======== Supplied entries

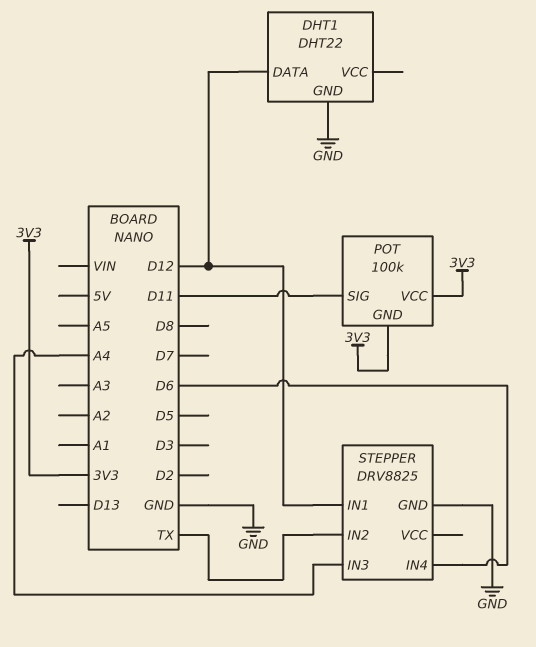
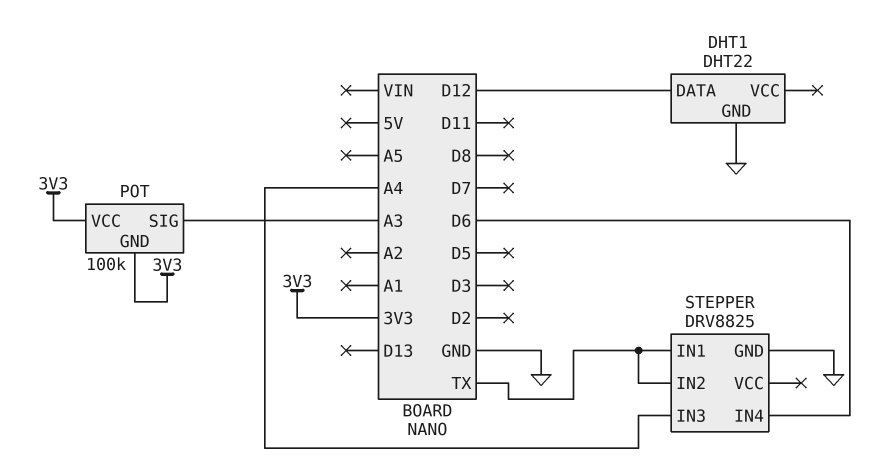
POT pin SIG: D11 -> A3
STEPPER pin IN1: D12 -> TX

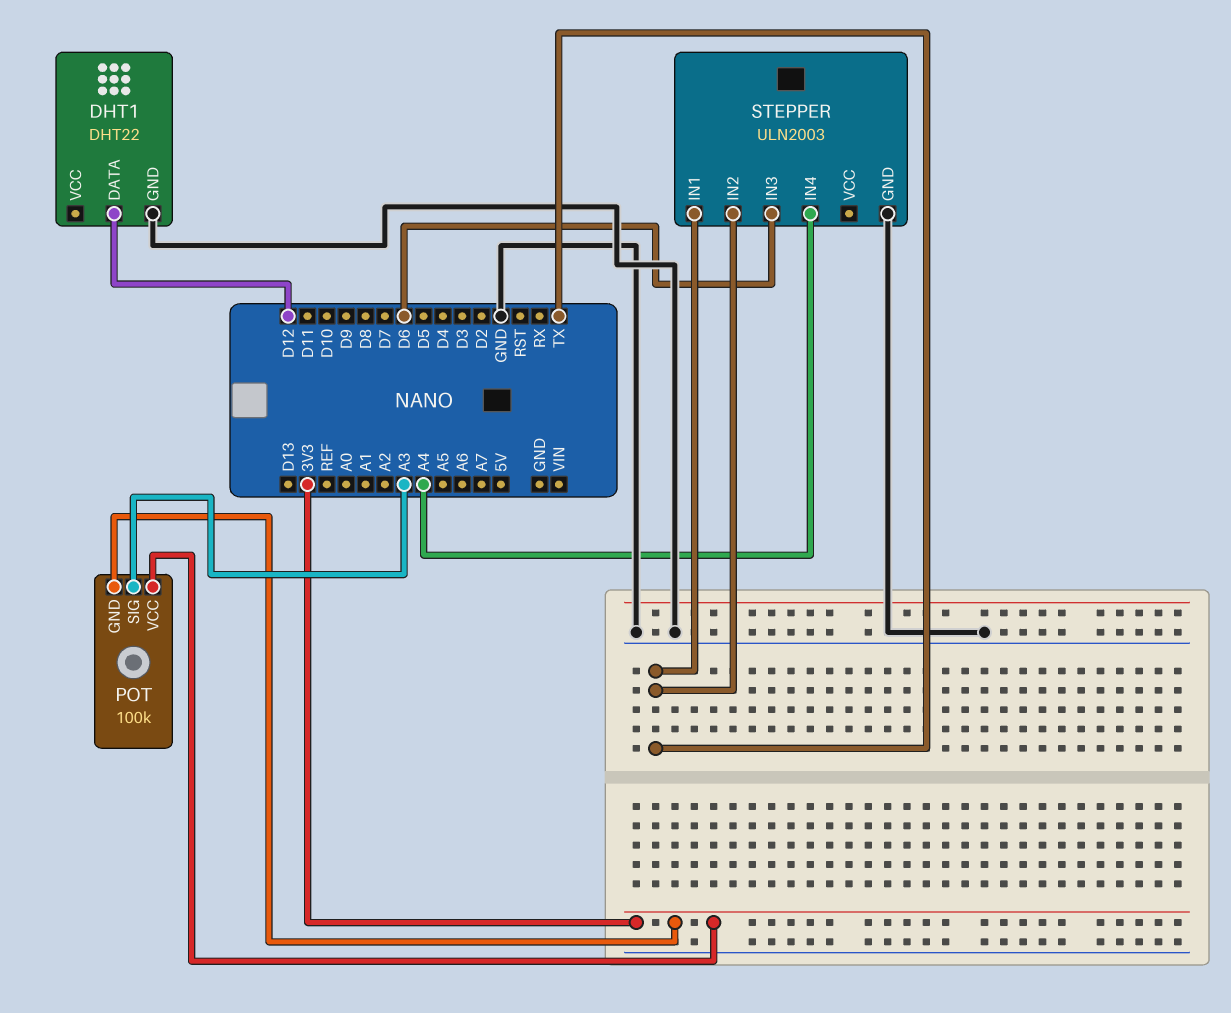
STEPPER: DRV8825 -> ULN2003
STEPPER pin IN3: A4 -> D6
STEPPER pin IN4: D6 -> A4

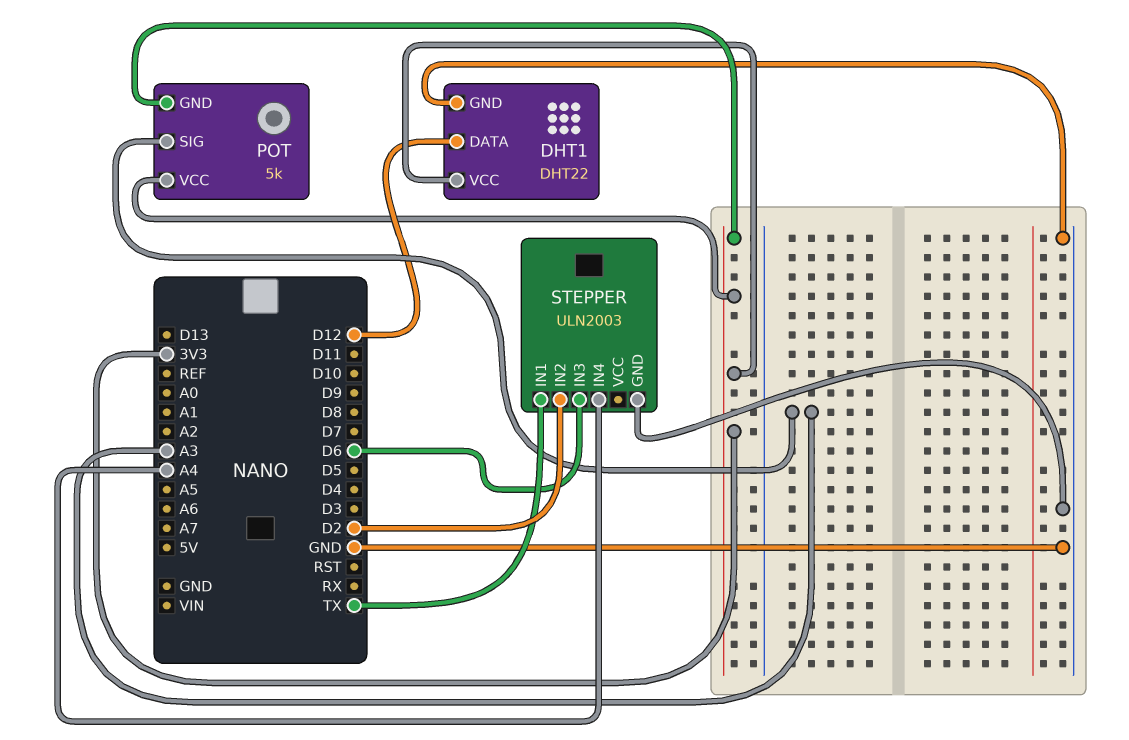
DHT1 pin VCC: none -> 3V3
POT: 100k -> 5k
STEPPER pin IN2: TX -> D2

================

• _What to work on_:
The result should be all the records, retyped exactly, with no pictures among them.

• _Solution for this problem_:
POT pin SIG: D11 -> A3
STEPPER pin IN1: D12 -> TX

STEPPER: DRV8825 -> ULN2003
STEPPER pin IN3: A4 -> D6
STEPPER pin IN4: D6 -> A4

DHT1 pin VCC: none -> 3V3
POT: 100k -> 5k
STEPPER pin IN2: TX -> D2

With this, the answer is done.